> Goal of the exercise: Go through the data and copy each line that holds "blue".

> Source data:
★ ★ ★ ★ ★ ★ ★

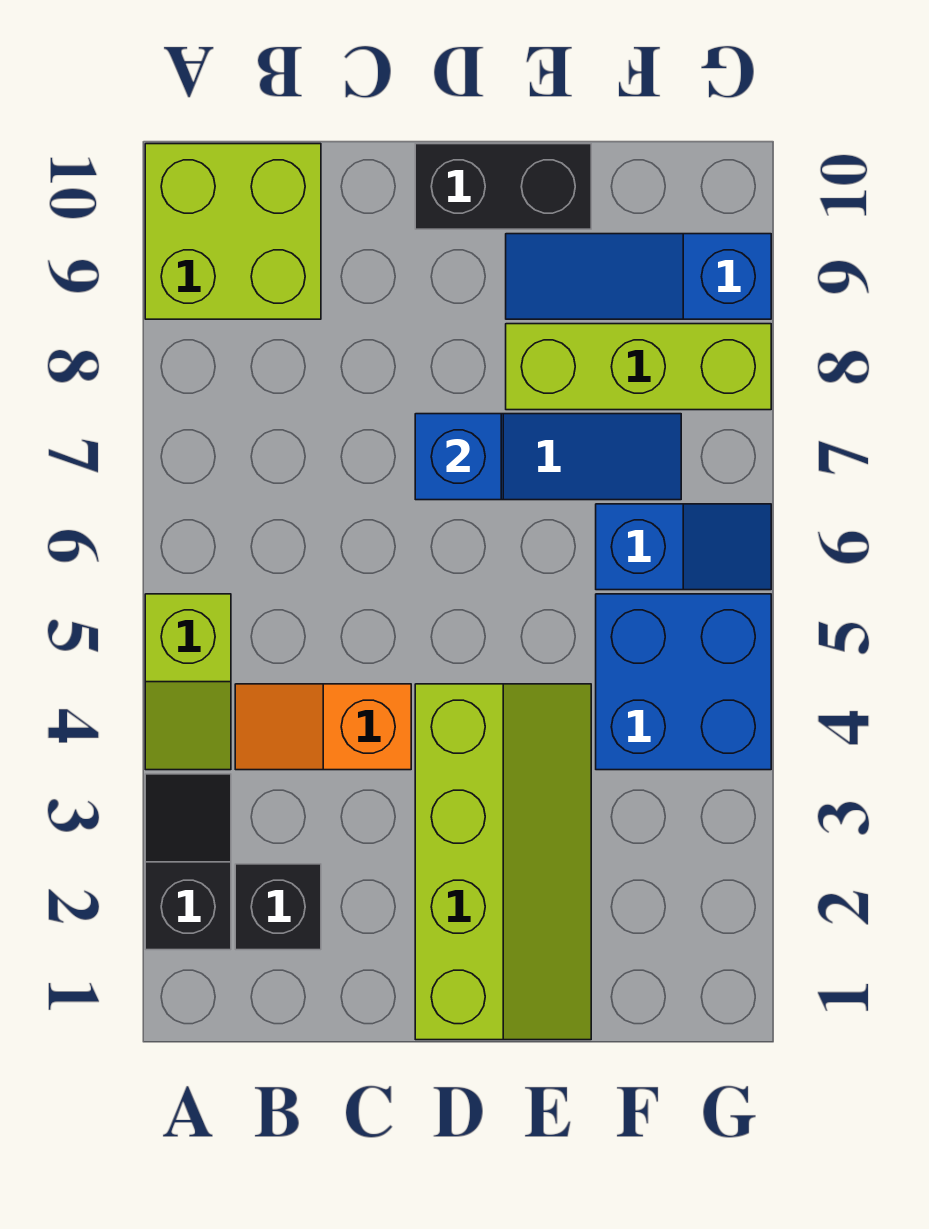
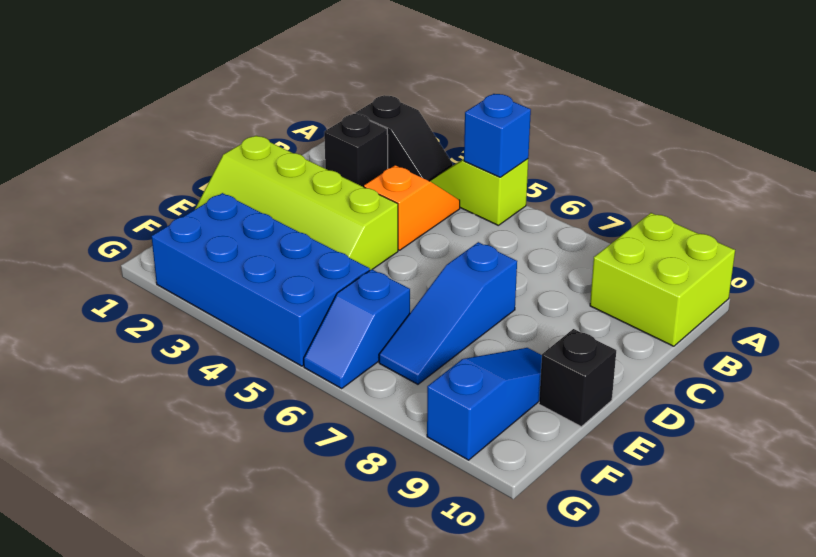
blue brick D7 level 2 -> blue brick A5 level 2
black brick D10:E10 level 1 -> black brick E10 level 1
lime brick E8:G8 level 1 -> none
blue brick F4:G5 level 1 -> blue brick F2:G5 level 1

★ ★ ★ ★ ★ ★ ★

> Answer to this exercise:
blue brick D7 level 2 -> blue brick A5 level 2
blue brick F4:G5 level 1 -> blue brick F2:G5 level 1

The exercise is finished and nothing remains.